Material supplied
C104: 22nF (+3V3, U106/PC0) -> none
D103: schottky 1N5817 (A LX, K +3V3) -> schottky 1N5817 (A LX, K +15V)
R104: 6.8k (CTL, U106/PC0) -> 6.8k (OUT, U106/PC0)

---

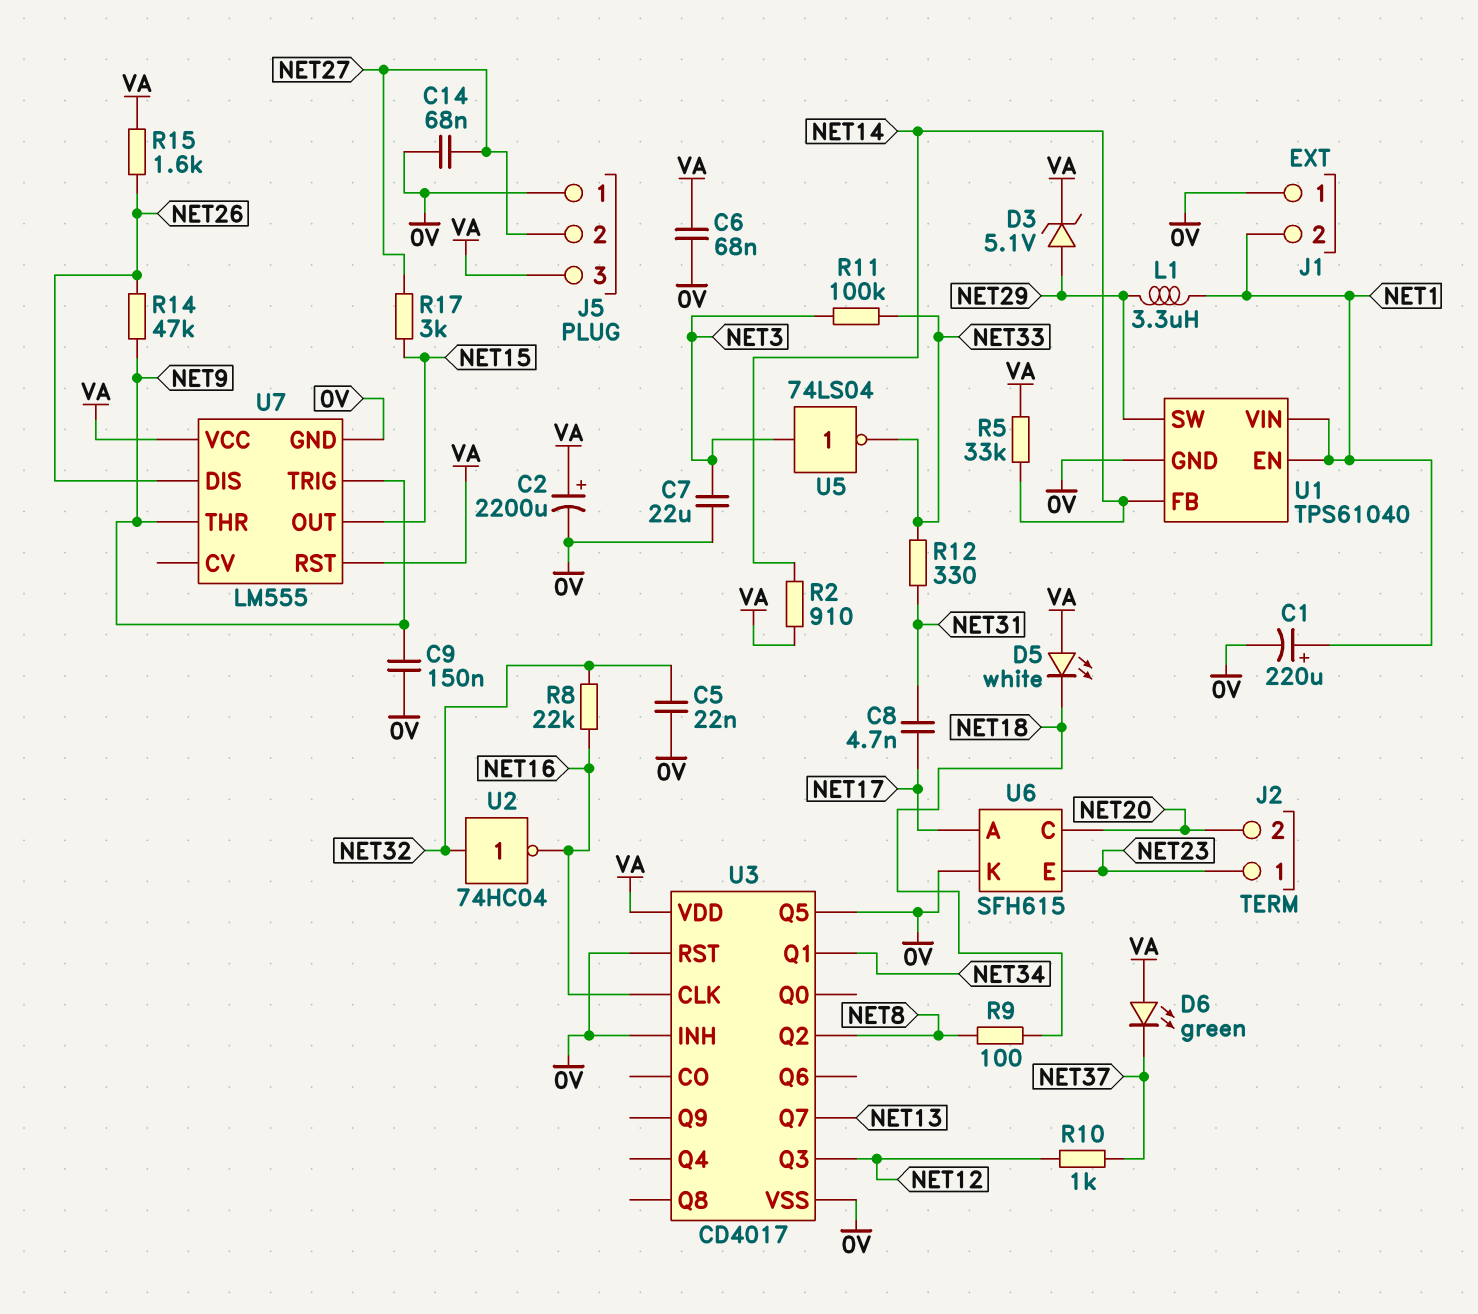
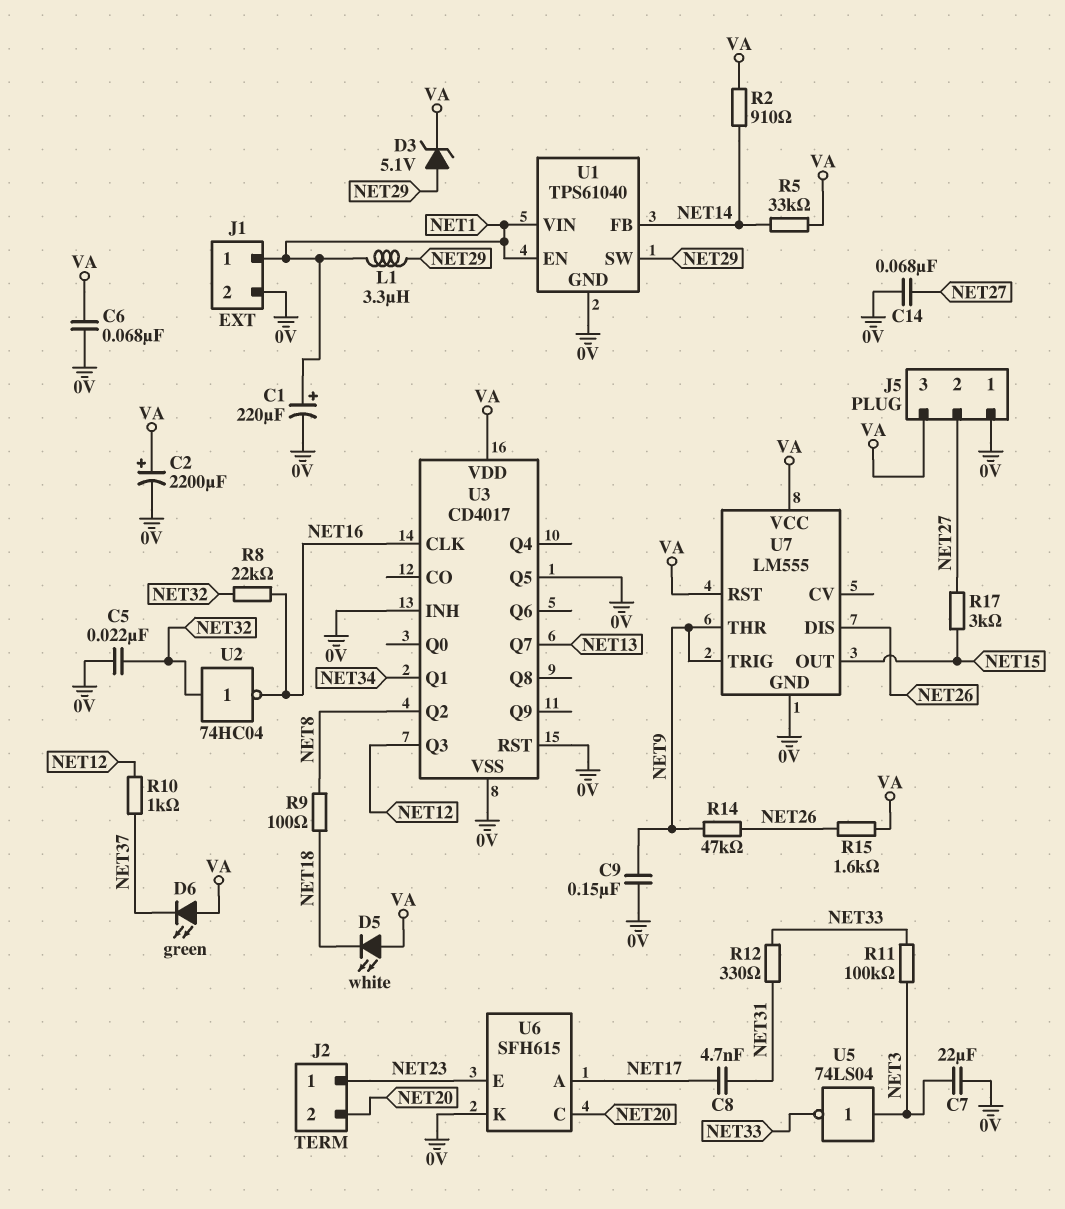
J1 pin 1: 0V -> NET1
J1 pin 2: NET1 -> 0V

...

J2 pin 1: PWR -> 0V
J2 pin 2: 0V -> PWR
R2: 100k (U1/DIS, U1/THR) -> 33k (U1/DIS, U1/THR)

Aim of the exercise
Among the records above, only the lines between the line holding "C104: 22nF (+3V3, U106/PC0) -> none" and the line holding "R104: 6.8k (CTL, U106/PC0)", inclusive, are to be output, exactly as written.

Output of the exercise
C104: 22nF (+3V3, U106/PC0) -> none
D103: schottky 1N5817 (A LX, K +3V3) -> schottky 1N5817 (A LX, K +15V)
R104: 6.8k (CTL, U106/PC0) -> 6.8k (OUT, U106/PC0)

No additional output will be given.